RECORDS FOR THE TASK>
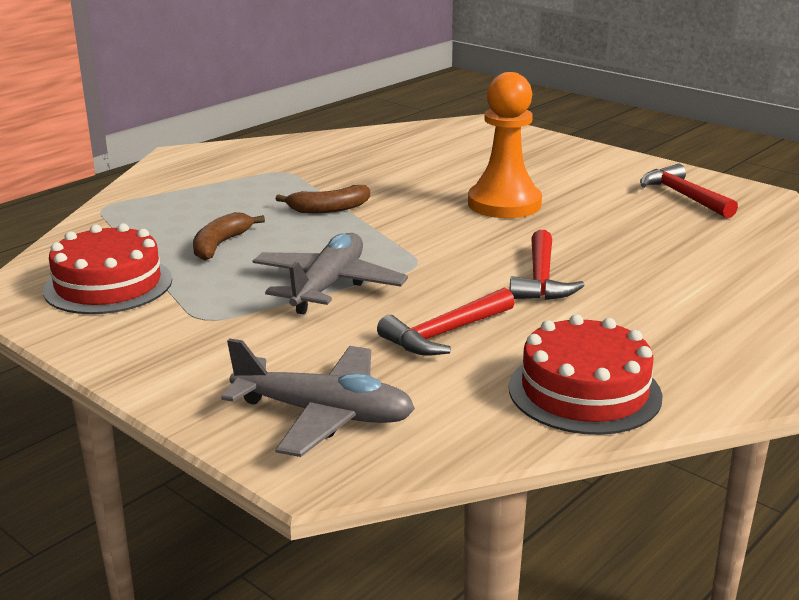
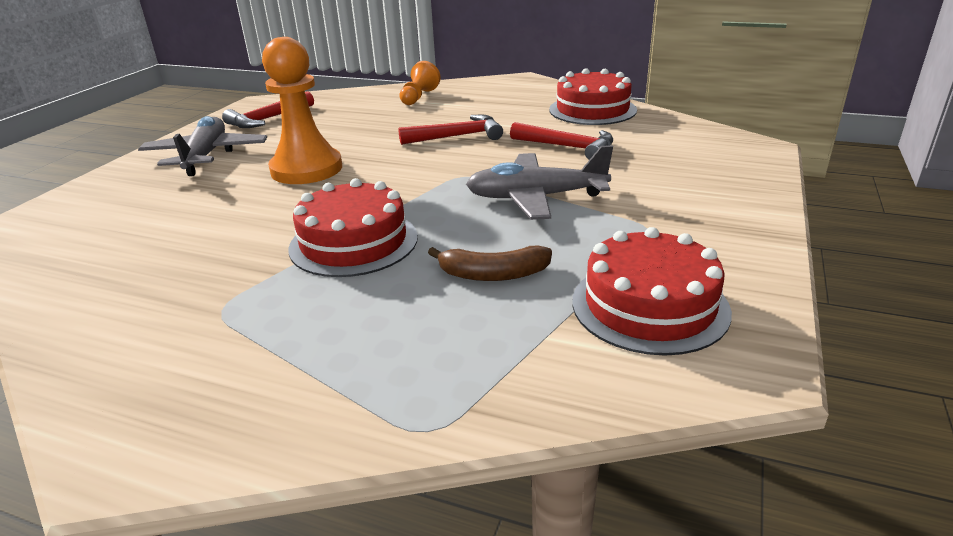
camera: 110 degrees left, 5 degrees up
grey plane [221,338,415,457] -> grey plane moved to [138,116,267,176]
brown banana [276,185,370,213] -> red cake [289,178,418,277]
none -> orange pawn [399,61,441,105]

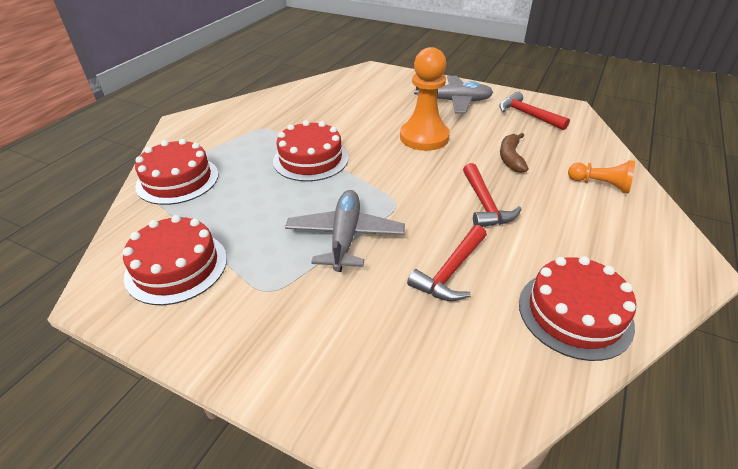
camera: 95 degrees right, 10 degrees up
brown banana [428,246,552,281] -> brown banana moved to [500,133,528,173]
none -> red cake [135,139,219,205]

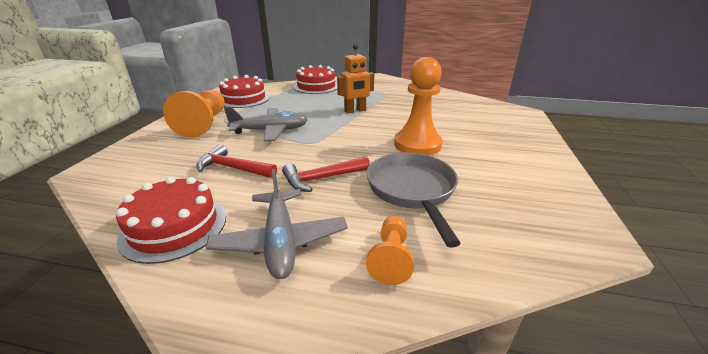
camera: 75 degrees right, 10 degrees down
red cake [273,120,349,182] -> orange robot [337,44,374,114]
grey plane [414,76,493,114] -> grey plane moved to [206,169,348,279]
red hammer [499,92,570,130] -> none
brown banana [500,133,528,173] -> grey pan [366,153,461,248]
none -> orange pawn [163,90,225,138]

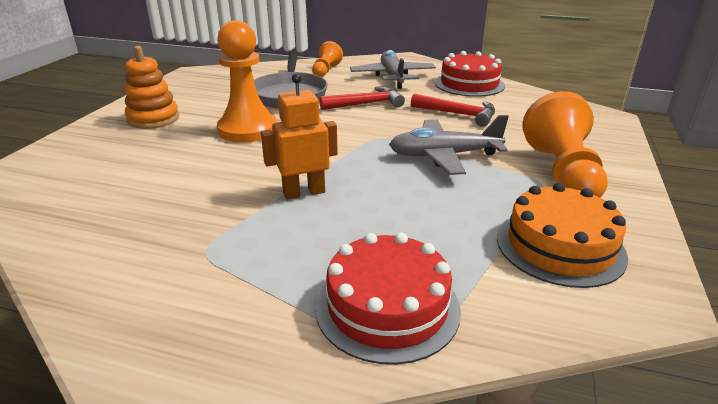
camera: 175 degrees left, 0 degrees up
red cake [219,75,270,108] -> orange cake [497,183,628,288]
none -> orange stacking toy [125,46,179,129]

...

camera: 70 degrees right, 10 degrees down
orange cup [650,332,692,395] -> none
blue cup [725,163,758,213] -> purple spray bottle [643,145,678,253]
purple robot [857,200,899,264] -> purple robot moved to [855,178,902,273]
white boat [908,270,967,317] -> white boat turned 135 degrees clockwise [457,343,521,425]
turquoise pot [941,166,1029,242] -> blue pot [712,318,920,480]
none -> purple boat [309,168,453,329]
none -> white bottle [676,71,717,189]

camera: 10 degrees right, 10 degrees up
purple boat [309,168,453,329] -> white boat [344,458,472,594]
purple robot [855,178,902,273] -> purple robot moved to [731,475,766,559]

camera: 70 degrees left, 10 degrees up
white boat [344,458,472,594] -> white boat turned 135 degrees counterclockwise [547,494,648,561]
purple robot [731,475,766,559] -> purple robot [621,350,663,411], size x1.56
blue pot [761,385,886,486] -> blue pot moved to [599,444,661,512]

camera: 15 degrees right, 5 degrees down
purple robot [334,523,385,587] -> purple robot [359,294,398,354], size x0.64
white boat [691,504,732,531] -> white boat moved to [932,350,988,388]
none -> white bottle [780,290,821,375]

WORK INSTRUCTIONS>
Only the lines of the listing above from the one with "none -> red cake [135,139,219,205]" through the one with "camera: 175 degrees left, 0 degrees up" should be output, exactly, with both ends kept and pictures left out.

RESPONSE FOR THIS EXERCISE>
none -> red cake [135,139,219,205]

camera: 75 degrees right, 10 degrees down
red cake [273,120,349,182] -> orange robot [337,44,374,114]
grey plane [414,76,493,114] -> grey plane moved to [206,169,348,279]
red hammer [499,92,570,130] -> none
brown banana [500,133,528,173] -> grey pan [366,153,461,248]
none -> orange pawn [163,90,225,138]

camera: 175 degrees left, 0 degrees up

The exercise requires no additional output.